Extract from the data below every line that contains the string "tuplet", and list those lines in the order in which they occur.

start EXCERPTED DATA

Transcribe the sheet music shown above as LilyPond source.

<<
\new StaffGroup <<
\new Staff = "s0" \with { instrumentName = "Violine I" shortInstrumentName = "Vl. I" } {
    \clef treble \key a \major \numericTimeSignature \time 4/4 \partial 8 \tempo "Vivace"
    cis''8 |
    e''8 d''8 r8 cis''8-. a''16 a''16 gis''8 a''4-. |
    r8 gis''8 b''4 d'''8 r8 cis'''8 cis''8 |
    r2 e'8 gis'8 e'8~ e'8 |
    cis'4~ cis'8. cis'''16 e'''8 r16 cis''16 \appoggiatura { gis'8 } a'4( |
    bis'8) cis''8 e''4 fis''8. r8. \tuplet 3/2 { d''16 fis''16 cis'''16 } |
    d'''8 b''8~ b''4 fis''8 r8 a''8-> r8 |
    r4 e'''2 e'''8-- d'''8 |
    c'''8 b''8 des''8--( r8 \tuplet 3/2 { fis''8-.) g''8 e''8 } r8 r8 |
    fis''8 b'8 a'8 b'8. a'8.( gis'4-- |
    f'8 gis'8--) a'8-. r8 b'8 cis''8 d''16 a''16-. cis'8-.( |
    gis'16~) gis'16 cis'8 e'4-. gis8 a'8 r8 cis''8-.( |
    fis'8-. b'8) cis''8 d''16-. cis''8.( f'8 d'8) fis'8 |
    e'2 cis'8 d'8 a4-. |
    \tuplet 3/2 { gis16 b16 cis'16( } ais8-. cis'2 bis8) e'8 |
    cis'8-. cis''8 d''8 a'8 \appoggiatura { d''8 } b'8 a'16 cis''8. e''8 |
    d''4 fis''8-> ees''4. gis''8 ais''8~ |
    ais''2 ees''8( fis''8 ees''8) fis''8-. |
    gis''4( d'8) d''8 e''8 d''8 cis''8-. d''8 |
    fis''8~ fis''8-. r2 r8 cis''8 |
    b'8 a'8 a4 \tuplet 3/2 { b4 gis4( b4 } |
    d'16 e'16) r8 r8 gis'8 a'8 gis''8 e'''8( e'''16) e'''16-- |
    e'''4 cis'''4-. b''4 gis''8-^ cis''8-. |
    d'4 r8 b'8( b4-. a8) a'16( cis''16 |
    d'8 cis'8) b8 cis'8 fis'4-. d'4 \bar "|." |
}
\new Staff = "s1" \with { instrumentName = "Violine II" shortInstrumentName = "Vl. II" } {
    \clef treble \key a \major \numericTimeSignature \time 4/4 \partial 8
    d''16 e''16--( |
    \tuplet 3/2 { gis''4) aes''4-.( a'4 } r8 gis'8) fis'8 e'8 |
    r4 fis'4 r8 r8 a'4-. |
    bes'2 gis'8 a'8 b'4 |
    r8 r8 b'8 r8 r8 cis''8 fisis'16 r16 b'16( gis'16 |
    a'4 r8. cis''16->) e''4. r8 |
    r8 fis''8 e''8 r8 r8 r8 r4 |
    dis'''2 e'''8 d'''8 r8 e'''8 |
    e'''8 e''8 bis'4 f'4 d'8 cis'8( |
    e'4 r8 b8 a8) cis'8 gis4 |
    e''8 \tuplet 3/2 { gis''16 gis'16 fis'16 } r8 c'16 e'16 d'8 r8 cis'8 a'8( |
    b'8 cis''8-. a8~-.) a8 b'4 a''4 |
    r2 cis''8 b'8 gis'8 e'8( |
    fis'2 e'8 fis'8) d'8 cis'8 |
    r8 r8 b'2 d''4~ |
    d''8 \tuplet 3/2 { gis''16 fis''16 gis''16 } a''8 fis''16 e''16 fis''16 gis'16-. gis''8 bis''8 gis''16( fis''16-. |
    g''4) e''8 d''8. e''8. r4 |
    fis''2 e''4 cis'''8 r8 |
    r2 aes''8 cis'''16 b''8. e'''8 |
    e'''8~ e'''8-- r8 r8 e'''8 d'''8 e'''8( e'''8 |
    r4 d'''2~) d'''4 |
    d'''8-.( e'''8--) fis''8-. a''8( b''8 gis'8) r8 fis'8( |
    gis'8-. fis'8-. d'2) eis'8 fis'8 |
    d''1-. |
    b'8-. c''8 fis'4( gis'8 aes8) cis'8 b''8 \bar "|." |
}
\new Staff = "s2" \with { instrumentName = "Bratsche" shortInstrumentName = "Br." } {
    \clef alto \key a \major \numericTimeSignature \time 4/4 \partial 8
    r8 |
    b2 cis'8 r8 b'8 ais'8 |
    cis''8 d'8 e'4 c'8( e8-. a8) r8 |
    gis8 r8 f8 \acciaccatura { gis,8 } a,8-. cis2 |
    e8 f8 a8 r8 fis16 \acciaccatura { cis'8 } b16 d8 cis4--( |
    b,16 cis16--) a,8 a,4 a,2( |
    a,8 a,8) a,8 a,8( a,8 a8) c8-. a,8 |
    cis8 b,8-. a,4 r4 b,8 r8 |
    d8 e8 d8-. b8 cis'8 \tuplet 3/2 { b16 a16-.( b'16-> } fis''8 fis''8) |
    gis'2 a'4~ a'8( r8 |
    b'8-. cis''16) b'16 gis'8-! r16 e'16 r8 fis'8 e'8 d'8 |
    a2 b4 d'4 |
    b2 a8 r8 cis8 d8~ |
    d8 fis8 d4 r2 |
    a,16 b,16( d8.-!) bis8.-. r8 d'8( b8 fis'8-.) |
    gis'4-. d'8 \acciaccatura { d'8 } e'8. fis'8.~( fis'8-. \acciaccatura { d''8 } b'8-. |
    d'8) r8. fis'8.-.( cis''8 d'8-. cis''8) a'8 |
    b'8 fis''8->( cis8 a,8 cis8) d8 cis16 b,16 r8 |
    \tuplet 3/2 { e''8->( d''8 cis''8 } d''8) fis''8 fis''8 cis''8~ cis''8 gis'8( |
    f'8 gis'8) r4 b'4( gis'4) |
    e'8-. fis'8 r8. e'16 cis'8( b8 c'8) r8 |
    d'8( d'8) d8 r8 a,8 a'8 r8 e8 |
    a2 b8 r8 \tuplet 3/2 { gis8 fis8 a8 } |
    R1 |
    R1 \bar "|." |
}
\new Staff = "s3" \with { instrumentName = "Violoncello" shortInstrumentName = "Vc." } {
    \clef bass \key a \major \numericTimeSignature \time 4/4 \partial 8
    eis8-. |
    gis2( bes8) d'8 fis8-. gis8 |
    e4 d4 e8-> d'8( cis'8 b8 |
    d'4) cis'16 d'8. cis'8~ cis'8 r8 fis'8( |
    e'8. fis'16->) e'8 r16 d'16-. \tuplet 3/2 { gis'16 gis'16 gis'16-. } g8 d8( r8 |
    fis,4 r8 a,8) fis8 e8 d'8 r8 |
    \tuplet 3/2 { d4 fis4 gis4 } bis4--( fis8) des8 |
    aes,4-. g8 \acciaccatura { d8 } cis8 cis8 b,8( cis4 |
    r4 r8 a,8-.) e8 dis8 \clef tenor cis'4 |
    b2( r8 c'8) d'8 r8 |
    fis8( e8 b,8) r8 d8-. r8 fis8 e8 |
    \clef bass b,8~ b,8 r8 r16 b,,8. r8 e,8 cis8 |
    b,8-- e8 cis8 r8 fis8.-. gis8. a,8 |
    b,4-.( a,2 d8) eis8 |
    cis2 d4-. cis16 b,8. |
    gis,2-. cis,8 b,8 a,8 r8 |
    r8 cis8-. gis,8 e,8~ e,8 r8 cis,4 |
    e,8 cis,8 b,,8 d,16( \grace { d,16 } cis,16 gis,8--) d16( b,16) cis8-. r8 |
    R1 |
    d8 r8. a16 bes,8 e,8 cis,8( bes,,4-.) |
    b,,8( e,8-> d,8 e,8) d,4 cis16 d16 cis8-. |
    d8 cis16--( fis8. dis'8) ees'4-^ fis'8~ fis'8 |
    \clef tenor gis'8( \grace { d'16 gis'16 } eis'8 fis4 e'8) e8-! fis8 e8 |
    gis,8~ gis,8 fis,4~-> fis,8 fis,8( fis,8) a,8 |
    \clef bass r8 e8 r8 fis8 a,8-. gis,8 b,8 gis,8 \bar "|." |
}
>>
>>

end EXCERPTED DATA

# [SOLVED EXERCISE]
    bis'8) cis''8 e''4 fis''8. r8. \tuplet 3/2 { d''16 fis''16 cis'''16 } |
    c'''8 b''8 des''8--( r8 \tuplet 3/2 { fis''8-.) g''8 e''8 } r8 r8 |
    \tuplet 3/2 { gis16 b16 cis'16( } ais8-. cis'2 bis8) e'8 |
    b'8 a'8 a4 \tuplet 3/2 { b4 gis4( b4 } |
    \tuplet 3/2 { gis''4) aes''4-.( a'4 } r8 gis'8) fis'8 e'8 |
    e''8 \tuplet 3/2 { gis''16 gis'16 fis'16 } r8 c'16 e'16 d'8 r8 cis'8 a'8( |
    d''8 \tuplet 3/2 { gis''16 fis''16 gis''16 } a''8 fis''16 e''16 fis''16 gis'16-. gis''8 bis''8 gis''16( fis''16-. |
    d8 e8 d8-. b8 cis'8 \tuplet 3/2 { b16 a16-.( b'16-> } fis''8 fis''8) |
    \tuplet 3/2 { e''8->( d''8 cis''8 } d''8) fis''8 fis''8 cis''8~ cis''8 gis'8( |
    a2 b8 r8 \tuplet 3/2 { gis8 fis8 a8 } |
    e'8. fis'16->) e'8 r16 d'16-. \tuplet 3/2 { gis'16 gis'16 gis'16-. } g8 d8( r8 |
    \tuplet 3/2 { d4 fis4 gis4 } bis4--( fis8) des8 |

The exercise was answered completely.